* Job: Your output should consist solely of the lines from the one with "orange teddy bear: [134,184,203,273]" through the end of the records, reproduced exactly, both ends included.

(Data items)
▽

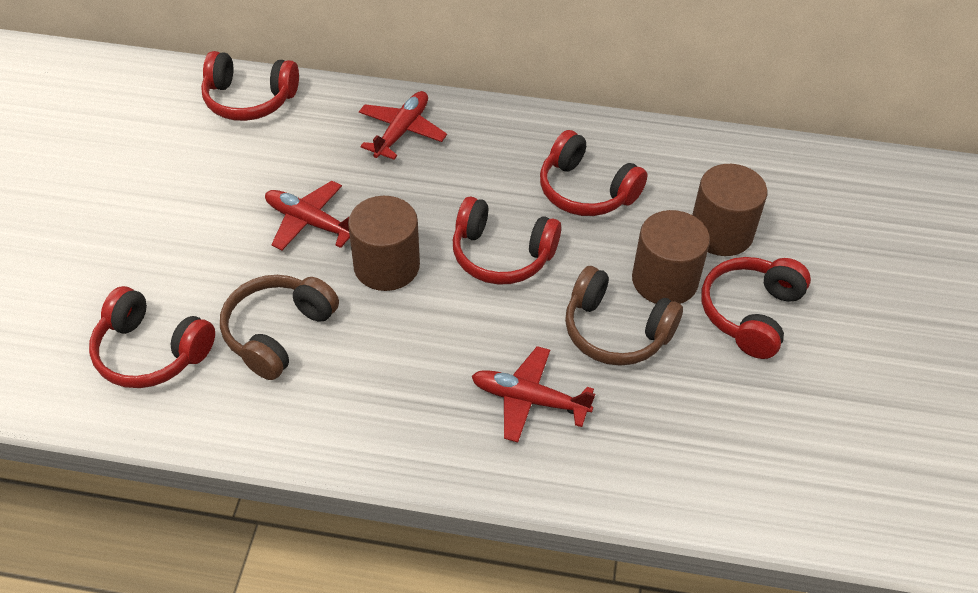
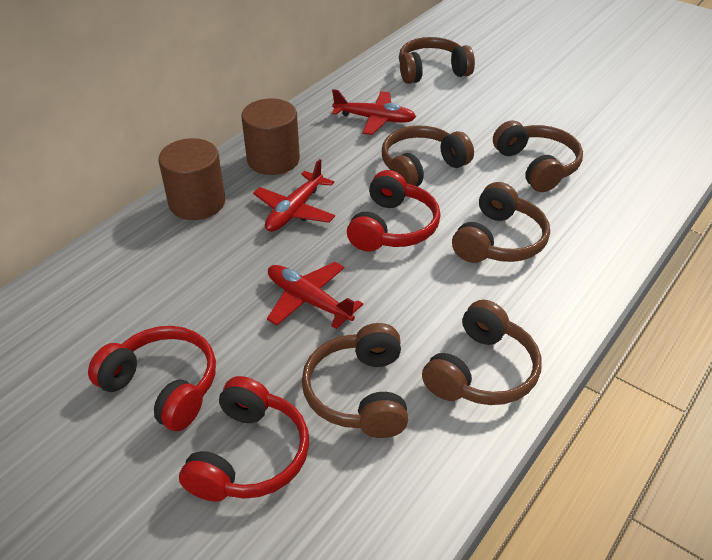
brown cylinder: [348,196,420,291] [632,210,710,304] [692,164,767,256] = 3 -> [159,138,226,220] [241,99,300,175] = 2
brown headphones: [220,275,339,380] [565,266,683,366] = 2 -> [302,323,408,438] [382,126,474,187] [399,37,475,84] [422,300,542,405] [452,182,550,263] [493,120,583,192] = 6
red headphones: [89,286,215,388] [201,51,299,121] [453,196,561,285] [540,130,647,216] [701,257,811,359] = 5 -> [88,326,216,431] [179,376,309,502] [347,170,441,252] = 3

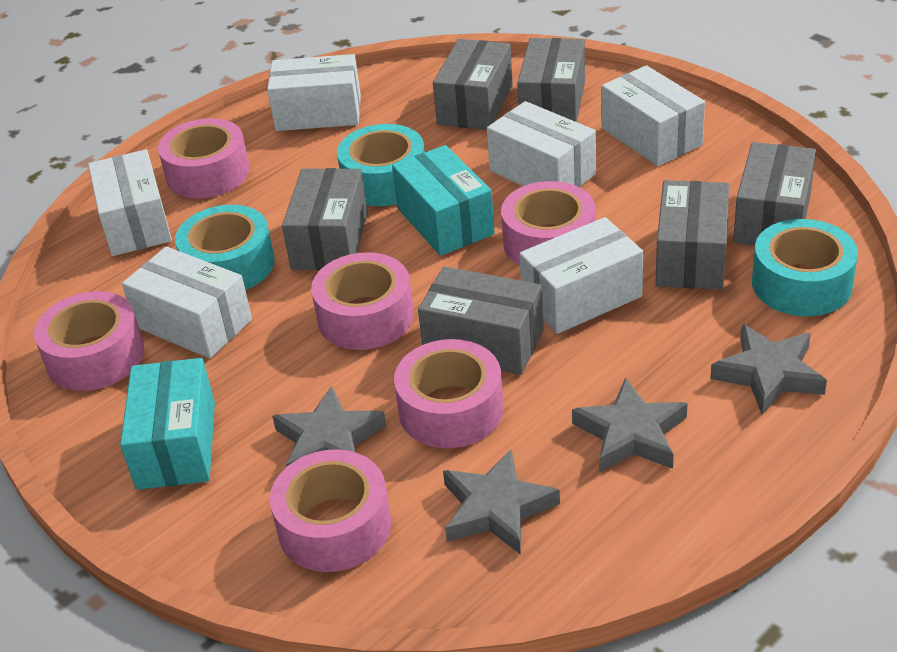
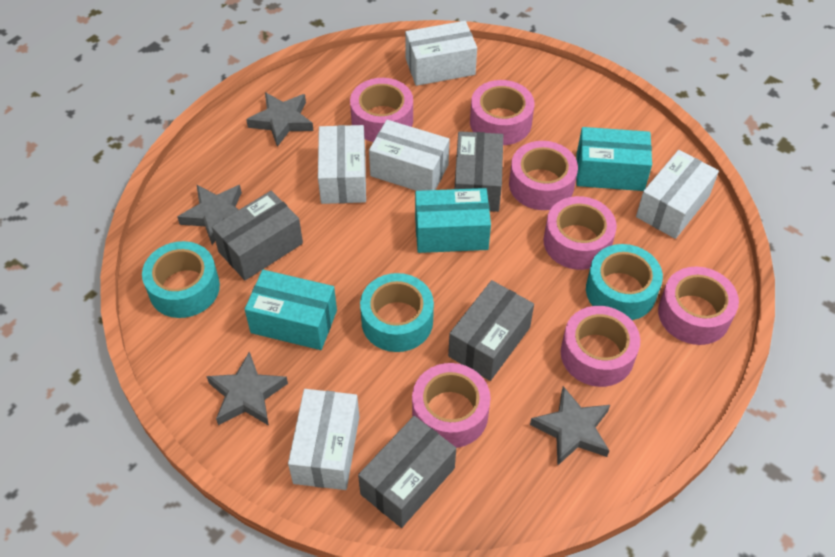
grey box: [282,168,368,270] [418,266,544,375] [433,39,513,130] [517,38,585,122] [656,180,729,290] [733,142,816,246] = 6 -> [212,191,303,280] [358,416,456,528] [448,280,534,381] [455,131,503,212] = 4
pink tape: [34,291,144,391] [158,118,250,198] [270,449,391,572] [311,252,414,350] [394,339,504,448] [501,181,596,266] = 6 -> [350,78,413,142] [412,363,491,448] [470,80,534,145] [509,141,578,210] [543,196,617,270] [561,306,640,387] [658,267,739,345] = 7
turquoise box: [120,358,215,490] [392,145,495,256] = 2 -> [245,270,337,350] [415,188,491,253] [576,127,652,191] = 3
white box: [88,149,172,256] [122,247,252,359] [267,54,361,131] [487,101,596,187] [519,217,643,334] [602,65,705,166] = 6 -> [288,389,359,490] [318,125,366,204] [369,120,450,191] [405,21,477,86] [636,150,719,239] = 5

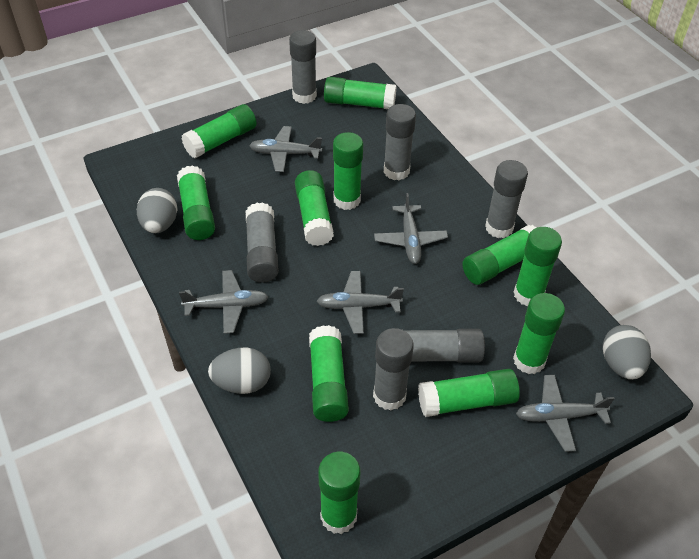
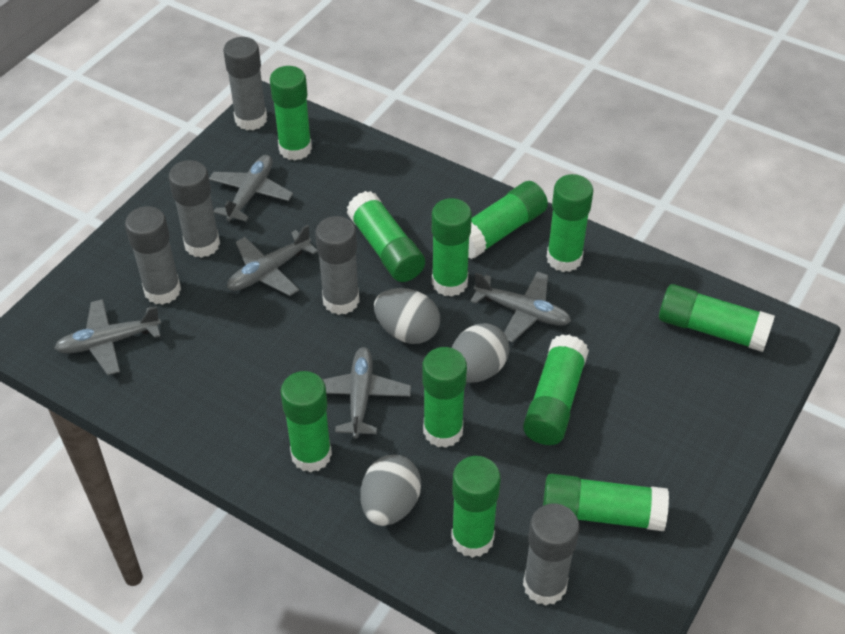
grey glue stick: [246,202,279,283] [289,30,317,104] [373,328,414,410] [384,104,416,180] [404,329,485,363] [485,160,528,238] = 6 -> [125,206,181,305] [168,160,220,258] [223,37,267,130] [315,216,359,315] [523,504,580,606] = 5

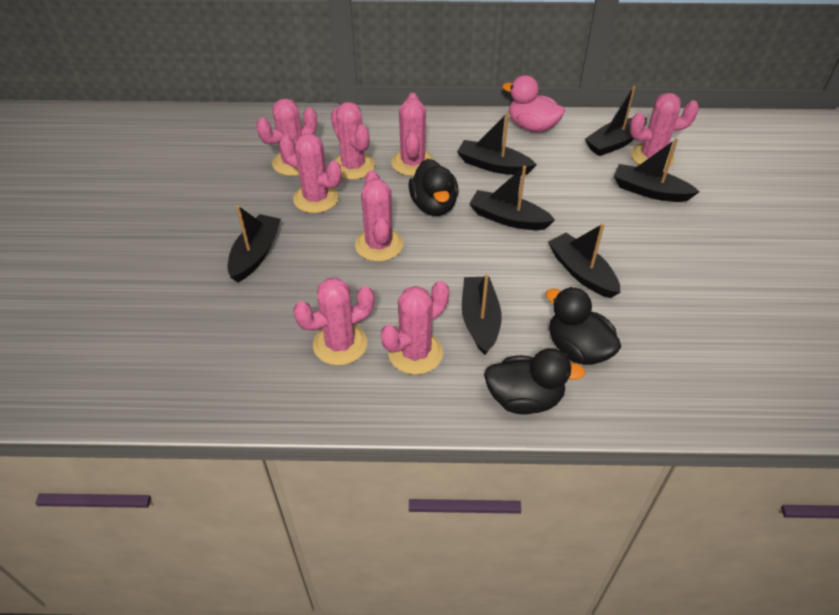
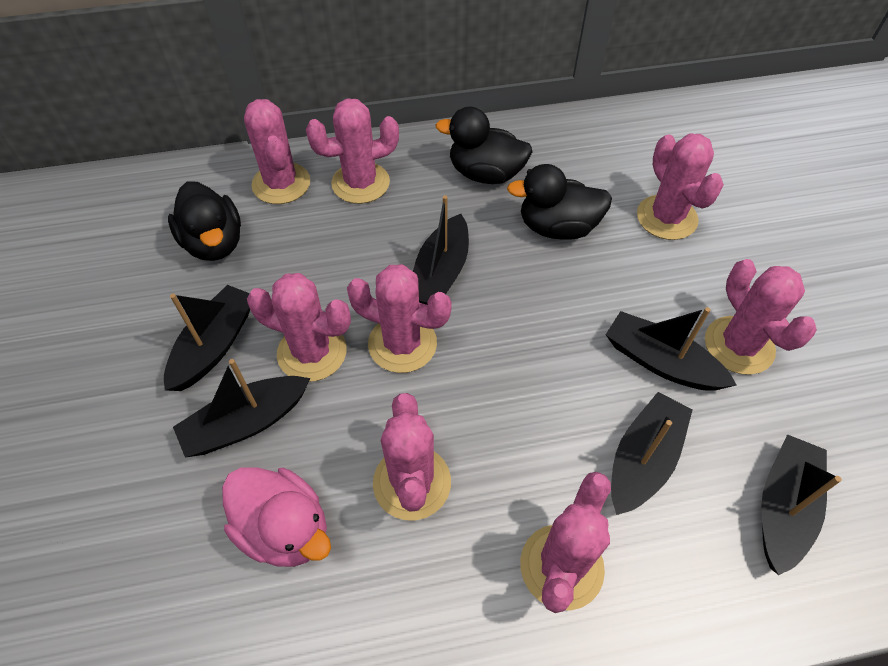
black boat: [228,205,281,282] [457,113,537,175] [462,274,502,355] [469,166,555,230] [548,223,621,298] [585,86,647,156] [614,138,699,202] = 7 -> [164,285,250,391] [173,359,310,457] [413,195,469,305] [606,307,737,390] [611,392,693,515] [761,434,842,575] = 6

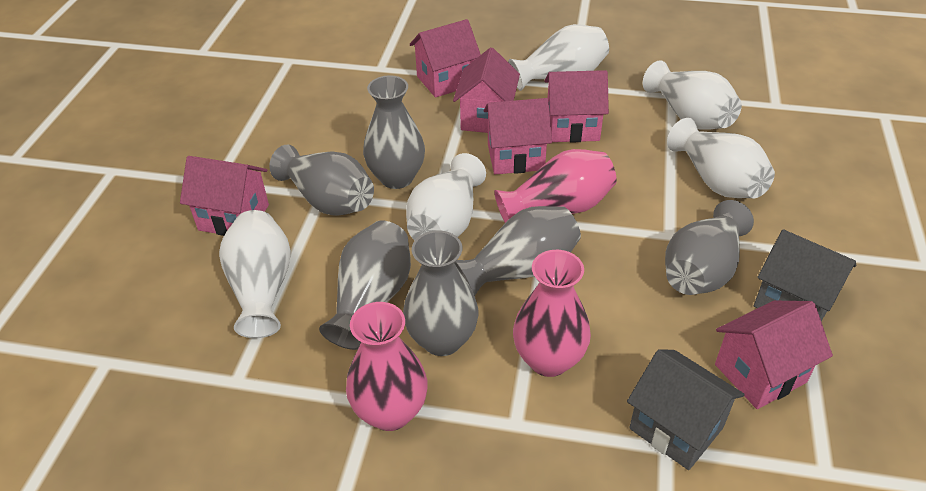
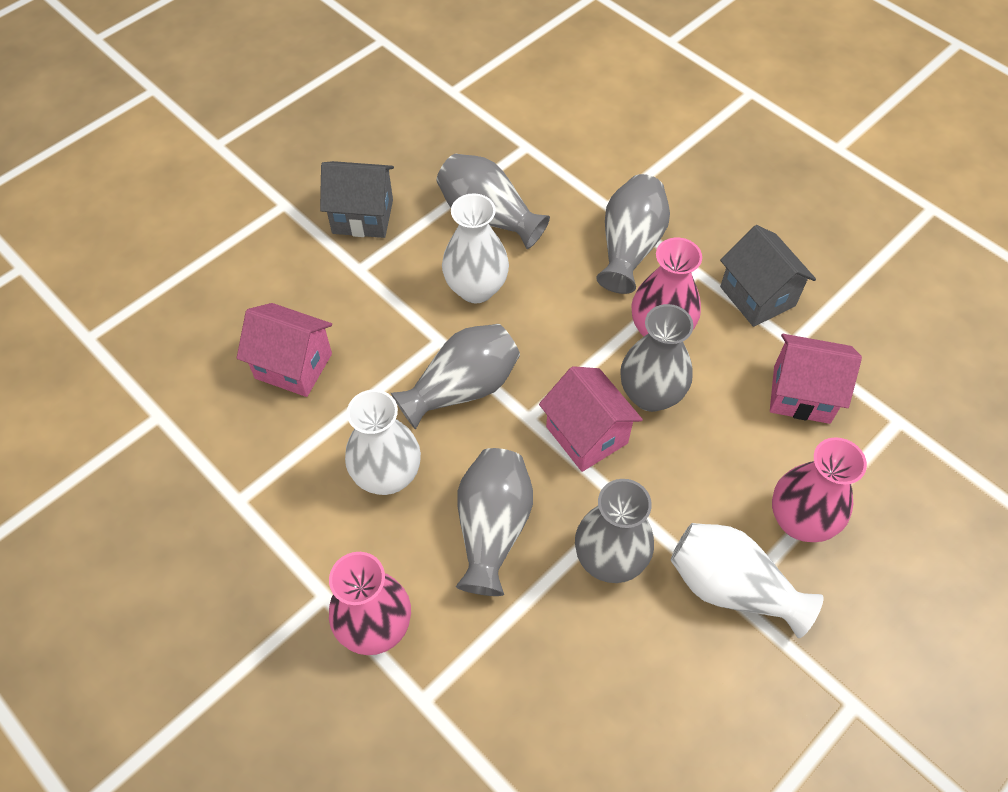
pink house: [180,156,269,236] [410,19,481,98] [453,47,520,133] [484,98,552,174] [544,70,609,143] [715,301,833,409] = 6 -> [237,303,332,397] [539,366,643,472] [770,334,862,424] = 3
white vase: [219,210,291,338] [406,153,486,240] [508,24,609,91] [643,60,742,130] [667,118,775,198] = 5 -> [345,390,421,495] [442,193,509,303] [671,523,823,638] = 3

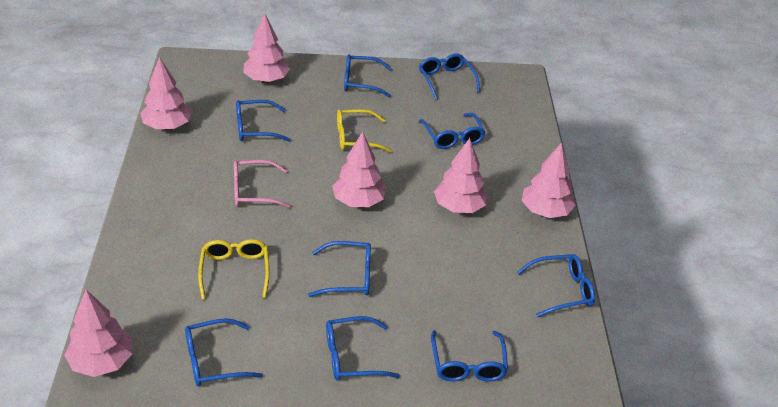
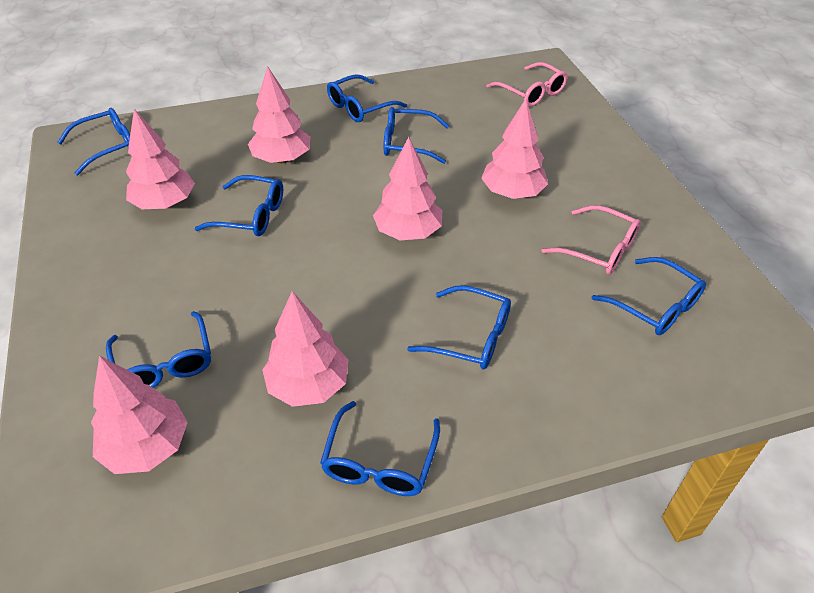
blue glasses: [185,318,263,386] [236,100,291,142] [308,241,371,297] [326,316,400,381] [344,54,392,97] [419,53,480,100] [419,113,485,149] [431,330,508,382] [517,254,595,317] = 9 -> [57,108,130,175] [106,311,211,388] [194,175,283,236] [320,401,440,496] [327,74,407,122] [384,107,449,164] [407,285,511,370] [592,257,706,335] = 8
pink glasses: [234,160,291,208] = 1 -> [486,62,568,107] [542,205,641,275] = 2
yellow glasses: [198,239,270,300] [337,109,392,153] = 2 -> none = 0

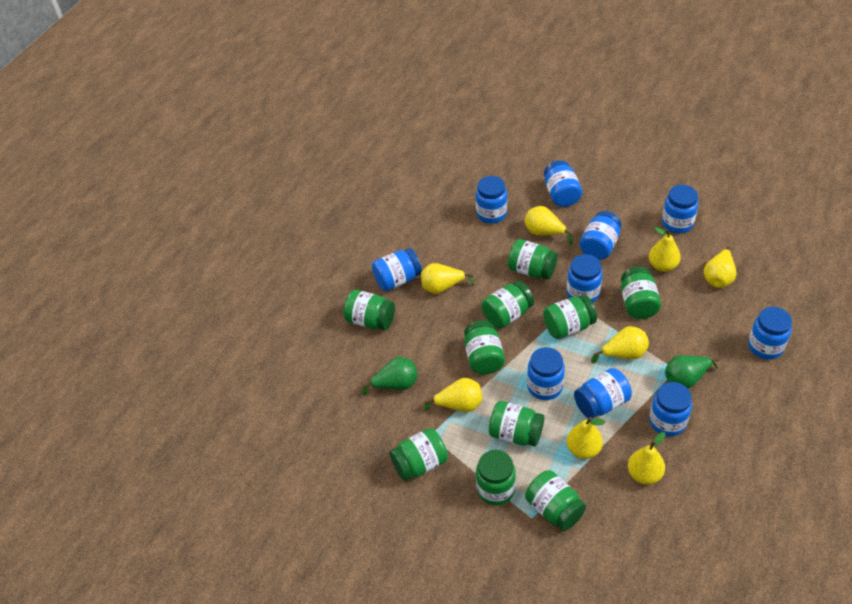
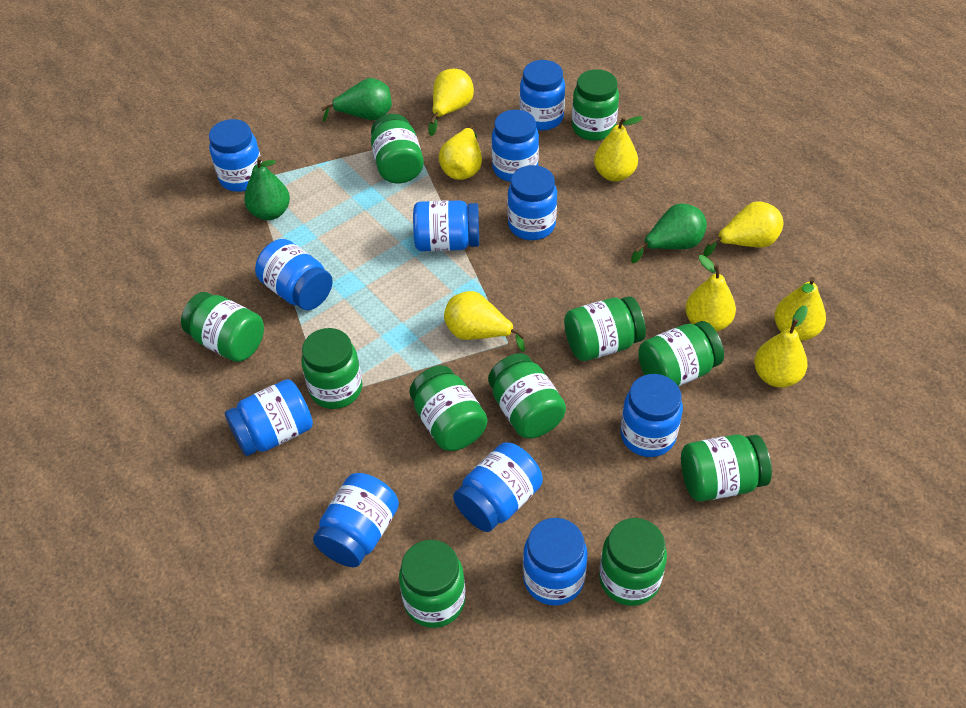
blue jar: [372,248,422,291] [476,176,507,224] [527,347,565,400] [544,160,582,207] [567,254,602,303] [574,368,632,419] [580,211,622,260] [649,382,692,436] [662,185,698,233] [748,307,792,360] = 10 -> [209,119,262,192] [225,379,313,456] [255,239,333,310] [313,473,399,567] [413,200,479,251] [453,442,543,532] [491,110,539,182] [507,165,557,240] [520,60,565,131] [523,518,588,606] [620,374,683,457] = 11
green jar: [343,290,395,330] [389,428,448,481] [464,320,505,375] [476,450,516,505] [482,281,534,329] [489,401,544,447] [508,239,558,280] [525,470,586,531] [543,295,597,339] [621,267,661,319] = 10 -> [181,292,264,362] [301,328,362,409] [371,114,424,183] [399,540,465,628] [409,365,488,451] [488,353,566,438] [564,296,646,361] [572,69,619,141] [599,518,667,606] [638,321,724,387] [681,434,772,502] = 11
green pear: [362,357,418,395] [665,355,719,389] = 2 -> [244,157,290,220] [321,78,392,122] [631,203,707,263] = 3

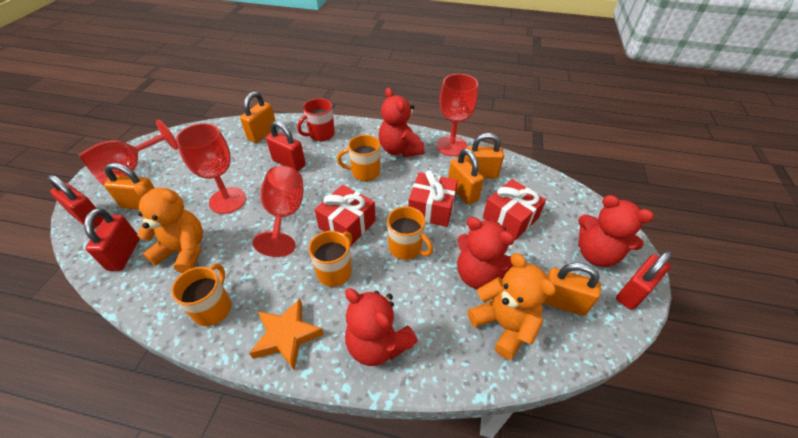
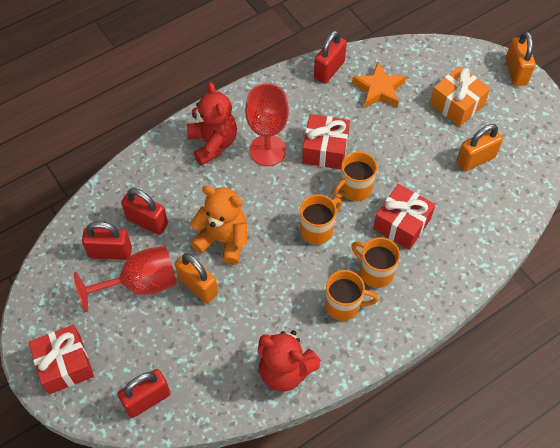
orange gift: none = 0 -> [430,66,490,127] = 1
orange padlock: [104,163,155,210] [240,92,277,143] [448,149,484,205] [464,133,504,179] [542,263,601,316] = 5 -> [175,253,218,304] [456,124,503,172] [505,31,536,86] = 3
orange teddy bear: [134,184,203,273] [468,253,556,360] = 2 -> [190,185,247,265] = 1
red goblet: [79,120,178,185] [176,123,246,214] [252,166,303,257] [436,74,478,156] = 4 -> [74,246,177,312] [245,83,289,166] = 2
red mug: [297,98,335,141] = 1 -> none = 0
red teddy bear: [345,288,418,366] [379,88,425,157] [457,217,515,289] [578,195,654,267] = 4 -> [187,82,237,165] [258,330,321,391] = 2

△

* Answer space:
orange teddy bear: [134,184,203,273] [468,253,556,360] = 2 -> [190,185,247,265] = 1
red goblet: [79,120,178,185] [176,123,246,214] [252,166,303,257] [436,74,478,156] = 4 -> [74,246,177,312] [245,83,289,166] = 2
red mug: [297,98,335,141] = 1 -> none = 0
red teddy bear: [345,288,418,366] [379,88,425,157] [457,217,515,289] [578,195,654,267] = 4 -> [187,82,237,165] [258,330,321,391] = 2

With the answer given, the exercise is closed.